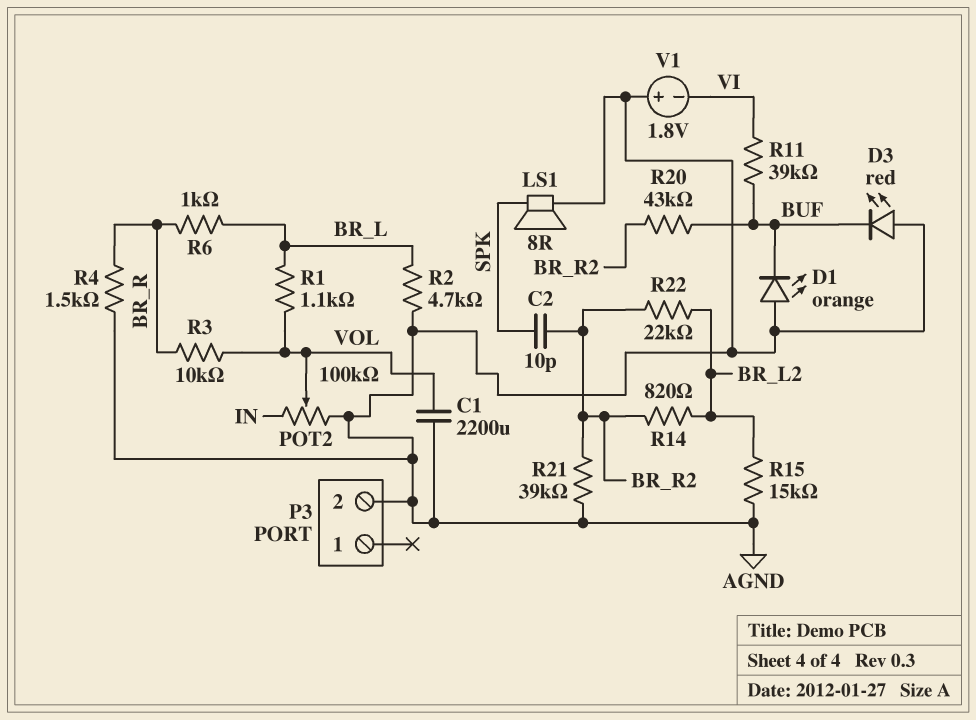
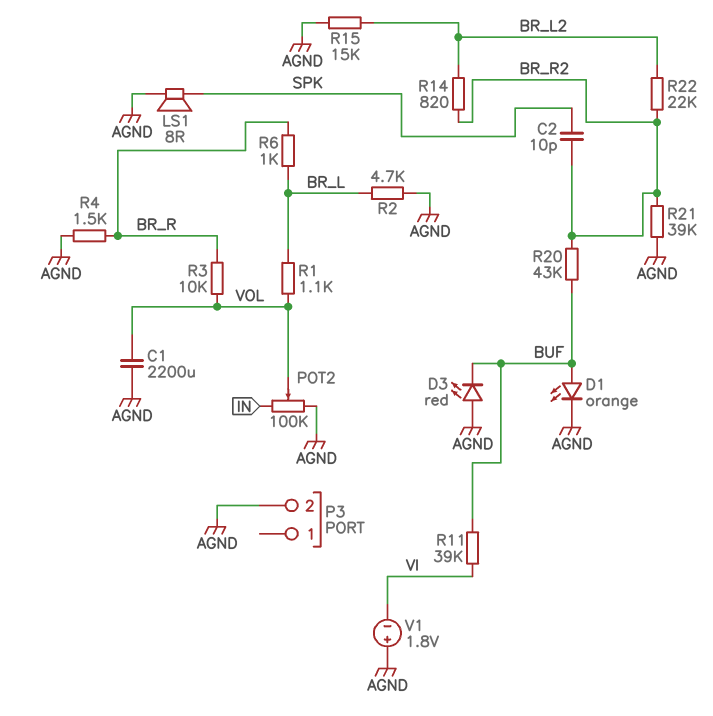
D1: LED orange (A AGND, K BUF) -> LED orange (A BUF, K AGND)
+-------+
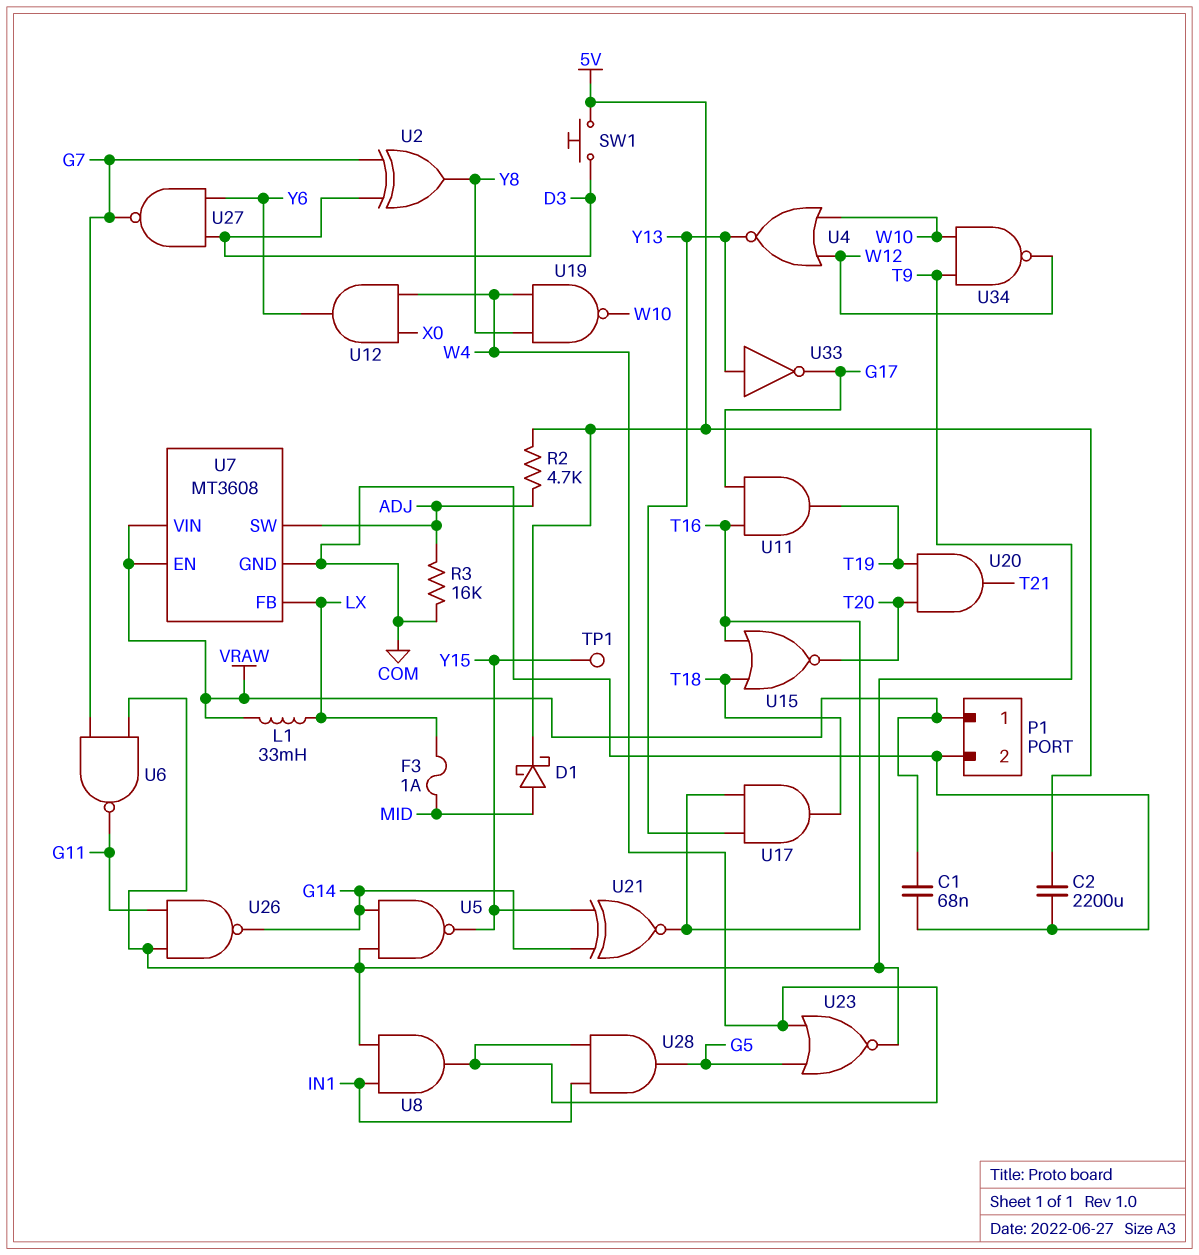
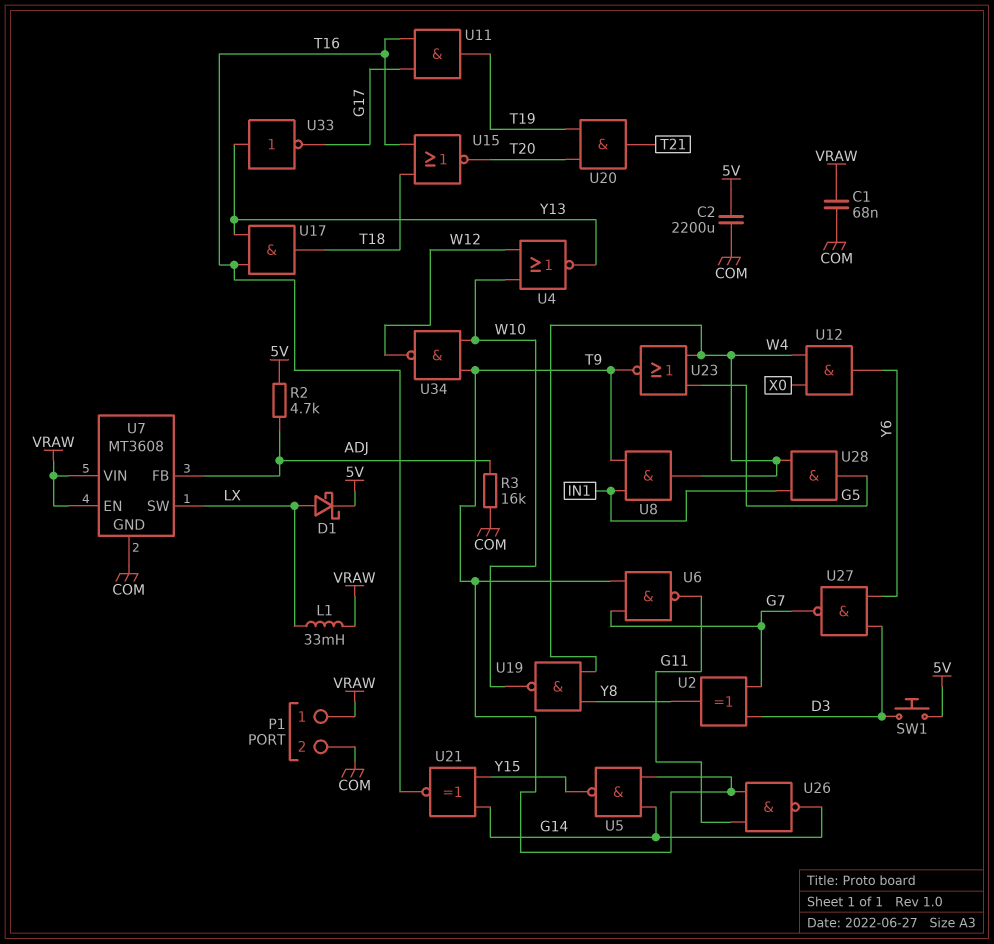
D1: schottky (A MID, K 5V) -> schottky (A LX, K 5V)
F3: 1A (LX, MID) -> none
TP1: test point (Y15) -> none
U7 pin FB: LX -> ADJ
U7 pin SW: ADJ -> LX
+-------+
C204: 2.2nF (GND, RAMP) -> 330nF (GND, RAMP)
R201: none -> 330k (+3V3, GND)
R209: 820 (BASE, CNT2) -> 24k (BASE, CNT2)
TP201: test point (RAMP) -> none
+-------+
What is being asked » Please, from the material above, copy only the lines from the line with "D1: schottky (A" up to and including the line with "U7 pin SW: ADJ -> LX", exactly as written.

Answer box »
D1: schottky (A MID, K 5V) -> schottky (A LX, K 5V)
F3: 1A (LX, MID) -> none
TP1: test point (Y15) -> none
U7 pin FB: LX -> ADJ
U7 pin SW: ADJ -> LX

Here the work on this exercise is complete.